### Task prompt
Look below for lines that hold the string "mushroom" and copy each one.

*** Opening of Dataset excerpt ***

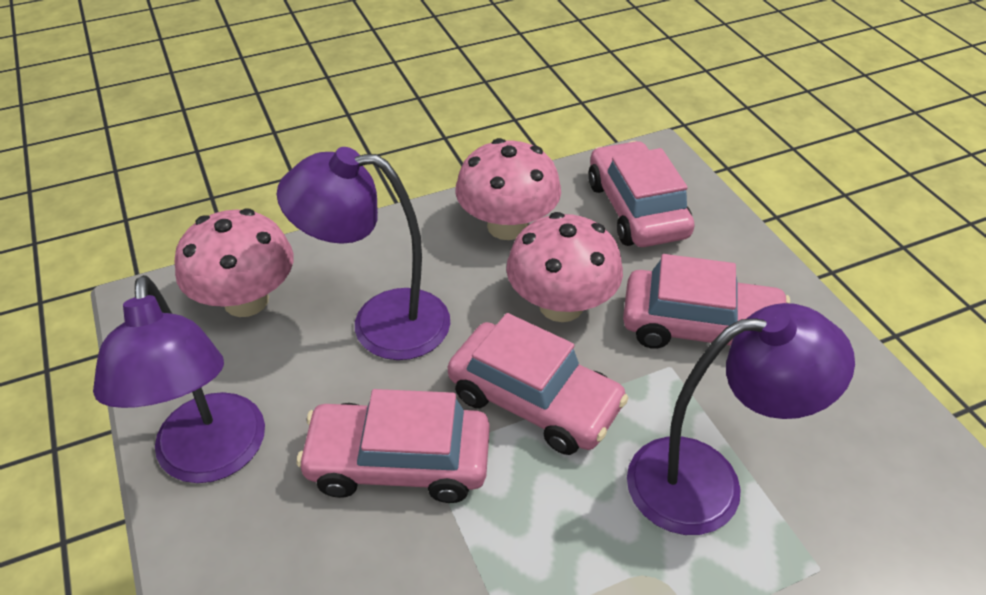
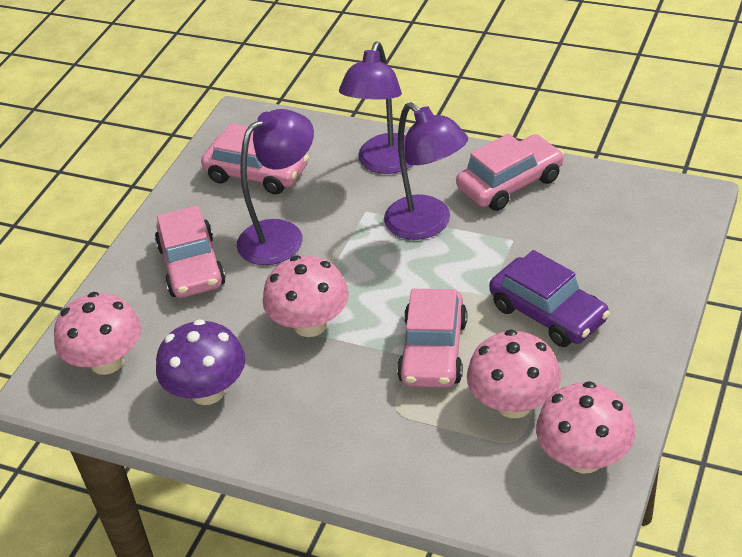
pink mushroom: 3 -> 4
purple car: 0 -> 1
purple mushroom: 0 -> 1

*** Close of Dataset excerpt ***

### Answer space
pink mushroom: 3 -> 4
purple mushroom: 0 -> 1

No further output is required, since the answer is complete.